TASK BRIEF ▸ A word-for-word restatement of the full listing is required.

SUPPLIED ENTRIES ▸
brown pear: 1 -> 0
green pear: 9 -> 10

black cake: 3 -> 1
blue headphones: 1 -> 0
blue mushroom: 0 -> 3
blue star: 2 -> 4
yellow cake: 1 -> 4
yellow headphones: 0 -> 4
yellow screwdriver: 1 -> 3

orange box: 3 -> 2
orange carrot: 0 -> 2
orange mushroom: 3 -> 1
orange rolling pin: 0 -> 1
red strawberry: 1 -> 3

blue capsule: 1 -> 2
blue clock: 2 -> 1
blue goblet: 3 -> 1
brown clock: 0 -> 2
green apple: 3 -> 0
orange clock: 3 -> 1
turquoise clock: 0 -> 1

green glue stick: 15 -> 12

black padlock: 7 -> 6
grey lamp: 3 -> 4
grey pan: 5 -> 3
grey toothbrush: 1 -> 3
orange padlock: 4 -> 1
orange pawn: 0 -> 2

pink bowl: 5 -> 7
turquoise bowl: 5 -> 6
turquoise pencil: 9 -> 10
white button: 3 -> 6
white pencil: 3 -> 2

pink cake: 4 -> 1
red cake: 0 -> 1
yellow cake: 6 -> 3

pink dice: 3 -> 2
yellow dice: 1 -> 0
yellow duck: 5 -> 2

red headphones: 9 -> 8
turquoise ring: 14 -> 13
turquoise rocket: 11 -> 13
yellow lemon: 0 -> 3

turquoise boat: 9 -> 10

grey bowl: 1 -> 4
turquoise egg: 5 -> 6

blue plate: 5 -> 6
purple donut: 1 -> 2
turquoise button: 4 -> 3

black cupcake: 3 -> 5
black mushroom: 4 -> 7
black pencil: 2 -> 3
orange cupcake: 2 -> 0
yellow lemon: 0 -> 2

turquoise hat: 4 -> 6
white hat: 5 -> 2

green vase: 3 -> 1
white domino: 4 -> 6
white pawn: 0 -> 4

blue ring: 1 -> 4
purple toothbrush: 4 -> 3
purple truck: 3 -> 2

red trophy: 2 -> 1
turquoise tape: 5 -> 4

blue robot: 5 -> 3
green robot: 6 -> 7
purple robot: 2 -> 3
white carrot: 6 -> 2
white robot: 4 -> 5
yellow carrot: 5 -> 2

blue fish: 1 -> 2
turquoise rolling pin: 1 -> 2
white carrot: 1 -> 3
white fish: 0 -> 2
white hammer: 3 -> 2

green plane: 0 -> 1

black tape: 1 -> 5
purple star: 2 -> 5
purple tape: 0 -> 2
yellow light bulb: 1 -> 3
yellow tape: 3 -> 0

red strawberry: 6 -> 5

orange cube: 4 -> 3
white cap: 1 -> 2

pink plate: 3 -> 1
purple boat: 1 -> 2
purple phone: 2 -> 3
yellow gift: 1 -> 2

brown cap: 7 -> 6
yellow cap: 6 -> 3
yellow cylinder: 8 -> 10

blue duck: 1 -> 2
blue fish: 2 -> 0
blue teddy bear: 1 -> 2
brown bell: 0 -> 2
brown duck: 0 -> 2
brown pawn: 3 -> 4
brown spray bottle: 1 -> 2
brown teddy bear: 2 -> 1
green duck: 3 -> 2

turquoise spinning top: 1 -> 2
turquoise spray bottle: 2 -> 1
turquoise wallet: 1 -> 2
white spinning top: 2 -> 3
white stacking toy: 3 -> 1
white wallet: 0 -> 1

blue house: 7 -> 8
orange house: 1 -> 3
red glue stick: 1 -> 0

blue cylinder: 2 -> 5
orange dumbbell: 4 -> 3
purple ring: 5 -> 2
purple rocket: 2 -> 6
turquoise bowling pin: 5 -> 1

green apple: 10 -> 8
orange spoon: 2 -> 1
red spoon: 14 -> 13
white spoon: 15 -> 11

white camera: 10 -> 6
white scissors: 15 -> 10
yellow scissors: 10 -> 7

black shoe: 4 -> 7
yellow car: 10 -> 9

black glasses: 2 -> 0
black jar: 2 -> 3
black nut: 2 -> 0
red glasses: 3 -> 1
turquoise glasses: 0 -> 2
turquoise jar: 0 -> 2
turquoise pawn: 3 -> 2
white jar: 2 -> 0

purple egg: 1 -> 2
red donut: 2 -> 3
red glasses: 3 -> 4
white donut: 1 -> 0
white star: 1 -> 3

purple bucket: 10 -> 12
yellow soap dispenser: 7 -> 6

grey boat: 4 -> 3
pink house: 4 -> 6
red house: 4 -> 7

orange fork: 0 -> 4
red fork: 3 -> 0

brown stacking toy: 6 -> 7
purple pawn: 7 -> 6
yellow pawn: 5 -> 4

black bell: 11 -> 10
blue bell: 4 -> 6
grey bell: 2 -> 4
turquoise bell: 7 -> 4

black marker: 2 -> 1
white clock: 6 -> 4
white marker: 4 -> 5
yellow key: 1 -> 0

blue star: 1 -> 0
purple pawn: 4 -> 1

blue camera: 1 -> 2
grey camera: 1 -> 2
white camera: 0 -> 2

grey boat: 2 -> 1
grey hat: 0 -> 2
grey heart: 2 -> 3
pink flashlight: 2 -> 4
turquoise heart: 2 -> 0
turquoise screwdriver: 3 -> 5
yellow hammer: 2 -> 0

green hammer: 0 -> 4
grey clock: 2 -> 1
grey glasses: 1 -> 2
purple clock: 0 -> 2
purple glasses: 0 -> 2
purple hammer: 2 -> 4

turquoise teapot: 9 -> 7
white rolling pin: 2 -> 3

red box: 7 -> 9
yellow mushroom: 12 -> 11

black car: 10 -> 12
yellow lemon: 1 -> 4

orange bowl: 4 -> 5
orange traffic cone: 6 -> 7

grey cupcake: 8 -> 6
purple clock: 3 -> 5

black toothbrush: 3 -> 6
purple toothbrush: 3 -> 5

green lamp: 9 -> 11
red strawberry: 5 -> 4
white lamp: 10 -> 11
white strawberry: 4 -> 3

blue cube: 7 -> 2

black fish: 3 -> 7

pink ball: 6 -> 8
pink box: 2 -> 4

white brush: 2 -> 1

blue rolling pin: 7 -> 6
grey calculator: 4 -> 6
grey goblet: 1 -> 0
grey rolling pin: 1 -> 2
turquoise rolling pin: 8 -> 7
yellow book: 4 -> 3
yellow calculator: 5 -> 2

RESULT FOR THIS EXERCISE ▸
brown pear: 1 -> 0
green pear: 9 -> 10

black cake: 3 -> 1
blue headphones: 1 -> 0
blue mushroom: 0 -> 3
blue star: 2 -> 4
yellow cake: 1 -> 4
yellow headphones: 0 -> 4
yellow screwdriver: 1 -> 3

orange box: 3 -> 2
orange carrot: 0 -> 2
orange mushroom: 3 -> 1
orange rolling pin: 0 -> 1
red strawberry: 1 -> 3

blue capsule: 1 -> 2
blue clock: 2 -> 1
blue goblet: 3 -> 1
brown clock: 0 -> 2
green apple: 3 -> 0
orange clock: 3 -> 1
turquoise clock: 0 -> 1

green glue stick: 15 -> 12

black padlock: 7 -> 6
grey lamp: 3 -> 4
grey pan: 5 -> 3
grey toothbrush: 1 -> 3
orange padlock: 4 -> 1
orange pawn: 0 -> 2

pink bowl: 5 -> 7
turquoise bowl: 5 -> 6
turquoise pencil: 9 -> 10
white button: 3 -> 6
white pencil: 3 -> 2

pink cake: 4 -> 1
red cake: 0 -> 1
yellow cake: 6 -> 3

pink dice: 3 -> 2
yellow dice: 1 -> 0
yellow duck: 5 -> 2

red headphones: 9 -> 8
turquoise ring: 14 -> 13
turquoise rocket: 11 -> 13
yellow lemon: 0 -> 3

turquoise boat: 9 -> 10

grey bowl: 1 -> 4
turquoise egg: 5 -> 6

blue plate: 5 -> 6
purple donut: 1 -> 2
turquoise button: 4 -> 3

black cupcake: 3 -> 5
black mushroom: 4 -> 7
black pencil: 2 -> 3
orange cupcake: 2 -> 0
yellow lemon: 0 -> 2

turquoise hat: 4 -> 6
white hat: 5 -> 2

green vase: 3 -> 1
white domino: 4 -> 6
white pawn: 0 -> 4

blue ring: 1 -> 4
purple toothbrush: 4 -> 3
purple truck: 3 -> 2

red trophy: 2 -> 1
turquoise tape: 5 -> 4

blue robot: 5 -> 3
green robot: 6 -> 7
purple robot: 2 -> 3
white carrot: 6 -> 2
white robot: 4 -> 5
yellow carrot: 5 -> 2

blue fish: 1 -> 2
turquoise rolling pin: 1 -> 2
white carrot: 1 -> 3
white fish: 0 -> 2
white hammer: 3 -> 2

green plane: 0 -> 1

black tape: 1 -> 5
purple star: 2 -> 5
purple tape: 0 -> 2
yellow light bulb: 1 -> 3
yellow tape: 3 -> 0

red strawberry: 6 -> 5

orange cube: 4 -> 3
white cap: 1 -> 2

pink plate: 3 -> 1
purple boat: 1 -> 2
purple phone: 2 -> 3
yellow gift: 1 -> 2

brown cap: 7 -> 6
yellow cap: 6 -> 3
yellow cylinder: 8 -> 10

blue duck: 1 -> 2
blue fish: 2 -> 0
blue teddy bear: 1 -> 2
brown bell: 0 -> 2
brown duck: 0 -> 2
brown pawn: 3 -> 4
brown spray bottle: 1 -> 2
brown teddy bear: 2 -> 1
green duck: 3 -> 2

turquoise spinning top: 1 -> 2
turquoise spray bottle: 2 -> 1
turquoise wallet: 1 -> 2
white spinning top: 2 -> 3
white stacking toy: 3 -> 1
white wallet: 0 -> 1

blue house: 7 -> 8
orange house: 1 -> 3
red glue stick: 1 -> 0

blue cylinder: 2 -> 5
orange dumbbell: 4 -> 3
purple ring: 5 -> 2
purple rocket: 2 -> 6
turquoise bowling pin: 5 -> 1

green apple: 10 -> 8
orange spoon: 2 -> 1
red spoon: 14 -> 13
white spoon: 15 -> 11

white camera: 10 -> 6
white scissors: 15 -> 10
yellow scissors: 10 -> 7

black shoe: 4 -> 7
yellow car: 10 -> 9

black glasses: 2 -> 0
black jar: 2 -> 3
black nut: 2 -> 0
red glasses: 3 -> 1
turquoise glasses: 0 -> 2
turquoise jar: 0 -> 2
turquoise pawn: 3 -> 2
white jar: 2 -> 0

purple egg: 1 -> 2
red donut: 2 -> 3
red glasses: 3 -> 4
white donut: 1 -> 0
white star: 1 -> 3

purple bucket: 10 -> 12
yellow soap dispenser: 7 -> 6

grey boat: 4 -> 3
pink house: 4 -> 6
red house: 4 -> 7

orange fork: 0 -> 4
red fork: 3 -> 0

brown stacking toy: 6 -> 7
purple pawn: 7 -> 6
yellow pawn: 5 -> 4

black bell: 11 -> 10
blue bell: 4 -> 6
grey bell: 2 -> 4
turquoise bell: 7 -> 4

black marker: 2 -> 1
white clock: 6 -> 4
white marker: 4 -> 5
yellow key: 1 -> 0

blue star: 1 -> 0
purple pawn: 4 -> 1

blue camera: 1 -> 2
grey camera: 1 -> 2
white camera: 0 -> 2

grey boat: 2 -> 1
grey hat: 0 -> 2
grey heart: 2 -> 3
pink flashlight: 2 -> 4
turquoise heart: 2 -> 0
turquoise screwdriver: 3 -> 5
yellow hammer: 2 -> 0

green hammer: 0 -> 4
grey clock: 2 -> 1
grey glasses: 1 -> 2
purple clock: 0 -> 2
purple glasses: 0 -> 2
purple hammer: 2 -> 4

turquoise teapot: 9 -> 7
white rolling pin: 2 -> 3

red box: 7 -> 9
yellow mushroom: 12 -> 11

black car: 10 -> 12
yellow lemon: 1 -> 4

orange bowl: 4 -> 5
orange traffic cone: 6 -> 7

grey cupcake: 8 -> 6
purple clock: 3 -> 5

black toothbrush: 3 -> 6
purple toothbrush: 3 -> 5

green lamp: 9 -> 11
red strawberry: 5 -> 4
white lamp: 10 -> 11
white strawberry: 4 -> 3

blue cube: 7 -> 2

black fish: 3 -> 7

pink ball: 6 -> 8
pink box: 2 -> 4

white brush: 2 -> 1

blue rolling pin: 7 -> 6
grey calculator: 4 -> 6
grey goblet: 1 -> 0
grey rolling pin: 1 -> 2
turquoise rolling pin: 8 -> 7
yellow book: 4 -> 3
yellow calculator: 5 -> 2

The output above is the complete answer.